Would you print all of the entries exactly, please, but without their pictures?

(Saved entries)
::::::

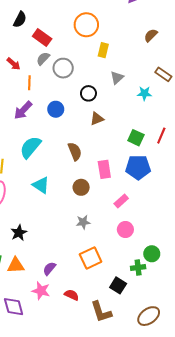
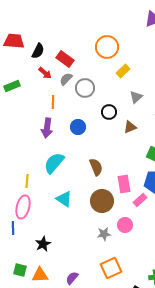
black semicircle: (20, 20) -> (38, 51), moved
yellow rectangle: (103, 50) -> (123, 71), turned 32
red arrow: (14, 64) -> (45, 73), moved
purple arrow: (23, 110) -> (47, 128), turned -36
brown triangle: (97, 119) -> (130, 127), moved
brown circle: (81, 187) -> (102, 201), size x1.5
pink rectangle: (121, 201) -> (140, 200), moved
pink circle: (125, 230) -> (125, 225), moved

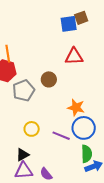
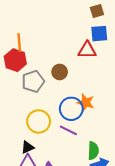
blue square: (69, 24) -> (99, 34), moved
blue circle: (84, 128) -> (71, 109), moved
yellow circle: (32, 129) -> (39, 121), size x1.5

::::::

— Your response —
black semicircle: (20, 20) -> (38, 51), moved
yellow rectangle: (103, 50) -> (123, 71), turned 32
red arrow: (14, 64) -> (45, 73), moved
purple arrow: (23, 110) -> (47, 128), turned -36
brown triangle: (97, 119) -> (130, 127), moved
brown circle: (81, 187) -> (102, 201), size x1.5
pink rectangle: (121, 201) -> (140, 200), moved
pink circle: (125, 230) -> (125, 225), moved

blue square: (69, 24) -> (99, 34), moved
blue circle: (84, 128) -> (71, 109), moved
yellow circle: (32, 129) -> (39, 121), size x1.5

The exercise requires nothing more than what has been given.